(Stored items from a collection)
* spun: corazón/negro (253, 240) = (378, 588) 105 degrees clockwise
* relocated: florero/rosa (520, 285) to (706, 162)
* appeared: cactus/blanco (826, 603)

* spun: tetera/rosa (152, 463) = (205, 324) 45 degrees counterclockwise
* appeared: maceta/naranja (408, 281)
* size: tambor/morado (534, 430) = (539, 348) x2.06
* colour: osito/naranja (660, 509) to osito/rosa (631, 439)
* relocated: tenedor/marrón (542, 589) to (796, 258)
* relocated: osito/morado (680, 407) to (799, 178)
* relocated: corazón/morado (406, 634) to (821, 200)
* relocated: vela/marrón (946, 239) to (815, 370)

TO DO — Your response should consist of the records, printed exactly.

EXERCISE RESPONSE —
* spun: corazón/negro (253, 240) = (378, 588) 105 degrees clockwise
* relocated: florero/rosa (520, 285) to (706, 162)
* appeared: cactus/blanco (826, 603)

* spun: tetera/rosa (152, 463) = (205, 324) 45 degrees counterclockwise
* appeared: maceta/naranja (408, 281)
* size: tambor/morado (534, 430) = (539, 348) x2.06
* colour: osito/naranja (660, 509) to osito/rosa (631, 439)
* relocated: tenedor/marrón (542, 589) to (796, 258)
* relocated: osito/morado (680, 407) to (799, 178)
* relocated: corazón/morado (406, 634) to (821, 200)
* relocated: vela/marrón (946, 239) to (815, 370)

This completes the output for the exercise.